==== Supplied records ====
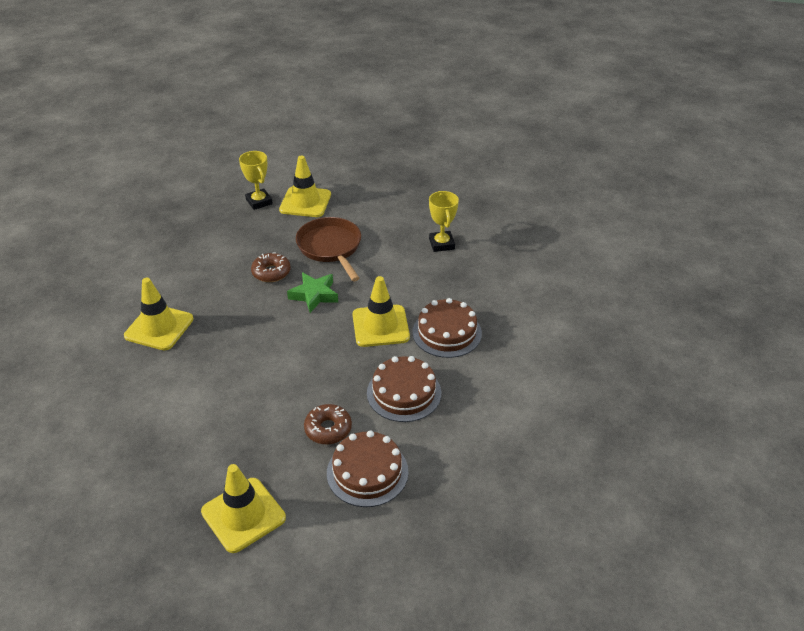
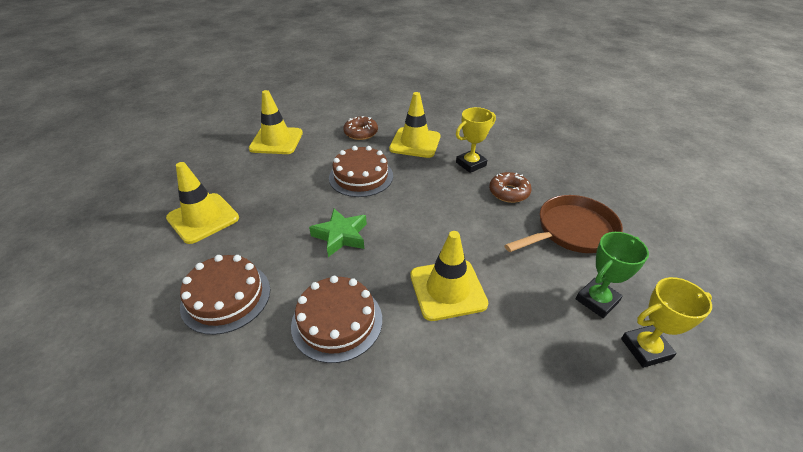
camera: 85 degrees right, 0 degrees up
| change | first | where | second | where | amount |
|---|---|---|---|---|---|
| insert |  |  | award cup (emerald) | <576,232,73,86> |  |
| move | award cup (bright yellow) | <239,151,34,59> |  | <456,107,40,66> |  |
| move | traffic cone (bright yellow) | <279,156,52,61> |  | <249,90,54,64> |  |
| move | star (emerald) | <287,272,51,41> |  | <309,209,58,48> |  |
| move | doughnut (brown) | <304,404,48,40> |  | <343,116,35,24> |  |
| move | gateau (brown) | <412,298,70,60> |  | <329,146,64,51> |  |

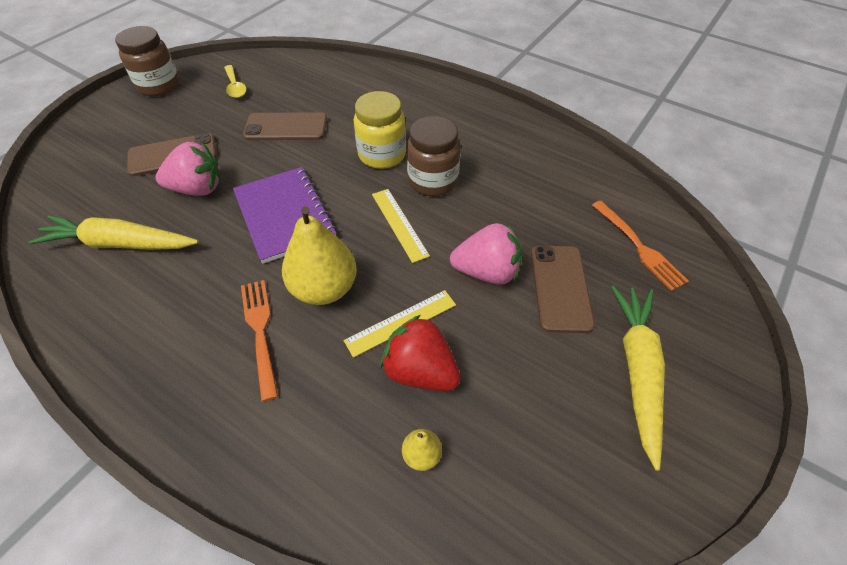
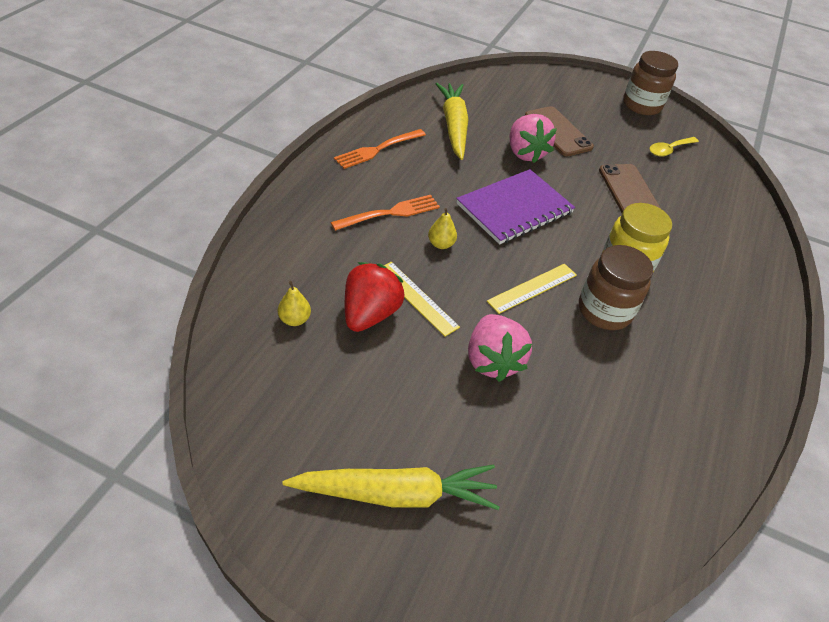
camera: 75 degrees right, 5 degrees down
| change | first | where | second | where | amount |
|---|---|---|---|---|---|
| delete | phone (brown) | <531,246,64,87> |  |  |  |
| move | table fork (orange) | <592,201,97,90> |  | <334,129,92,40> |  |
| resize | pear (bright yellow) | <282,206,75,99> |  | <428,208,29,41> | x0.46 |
====
==== Supplied records ====
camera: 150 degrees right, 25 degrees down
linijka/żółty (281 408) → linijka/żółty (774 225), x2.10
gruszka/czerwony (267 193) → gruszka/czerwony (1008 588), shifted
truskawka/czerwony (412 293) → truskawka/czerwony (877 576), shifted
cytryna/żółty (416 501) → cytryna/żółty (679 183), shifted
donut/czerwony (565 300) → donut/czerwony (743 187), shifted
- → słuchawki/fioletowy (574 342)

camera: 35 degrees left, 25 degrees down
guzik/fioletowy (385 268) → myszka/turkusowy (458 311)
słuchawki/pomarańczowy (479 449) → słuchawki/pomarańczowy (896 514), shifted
====
Exercise goal: A bare number is all that is asked for: the count of lines above that include "żółty".

Output of the task: 2